*TASK GOAL*
The part to set down runs from the first line of the data below through the line with "(483, 277) = (727, 297): black", inclusive; write it exactly and leave out the pictures.

*SUPPLIED DATA*

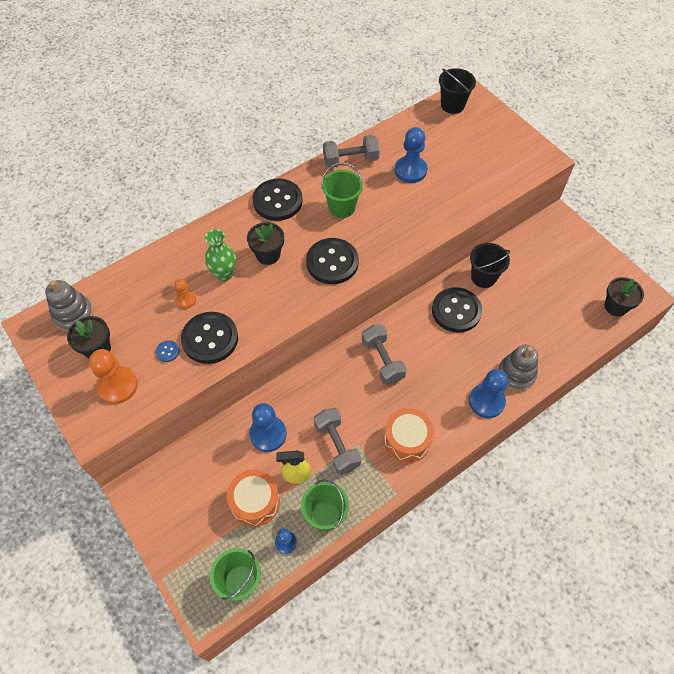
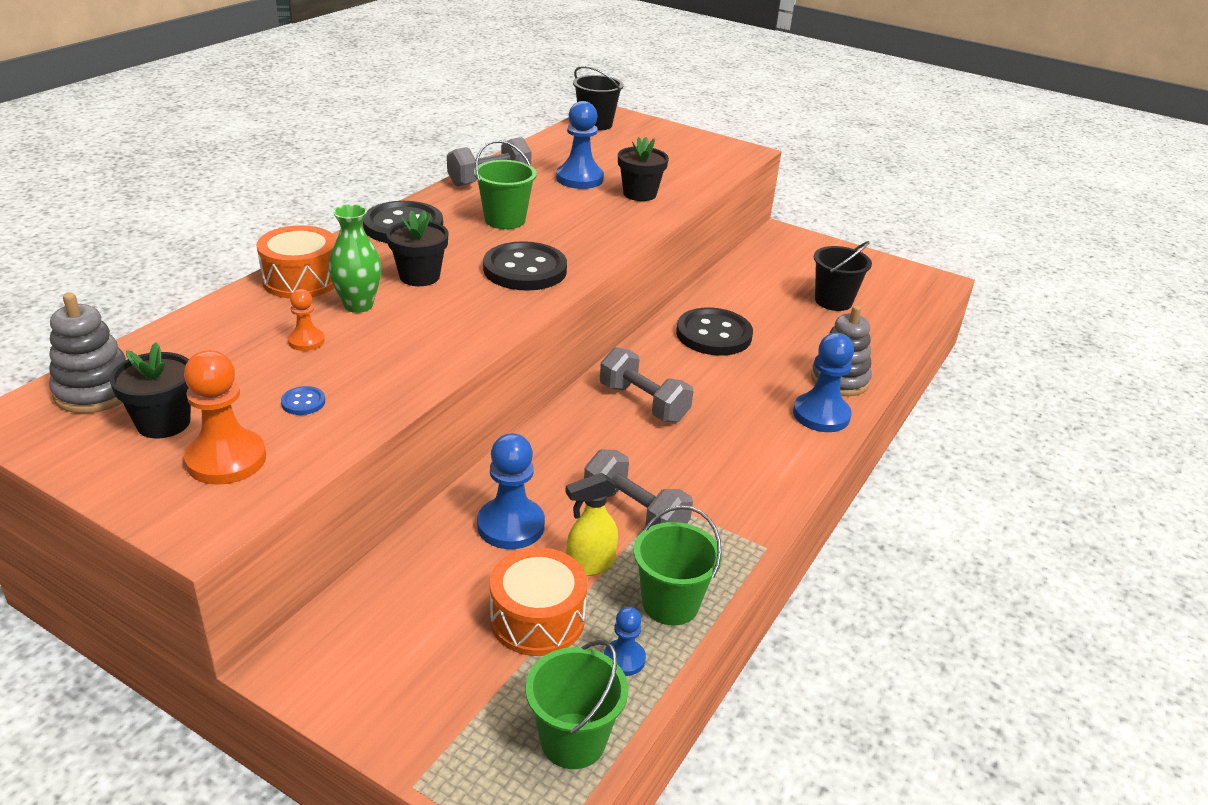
camera: 25 degrees left, 25 degrees down
(210, 339) = (373, 375): black button -> none
(407, 440) = (738, 481): orange drum -> orange drum (301, 280)
(483, 277) = (727, 297): black bucket -> black bucket (833, 301)
(615, 306) = (911, 296): black flower pot -> black flower pot (639, 194)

*RESPONSE BOX*
camera: 25 degrees left, 25 degrees down
(210, 339) = (373, 375): black button -> none
(407, 440) = (738, 481): orange drum -> orange drum (301, 280)
(483, 277) = (727, 297): black bucket -> black bucket (833, 301)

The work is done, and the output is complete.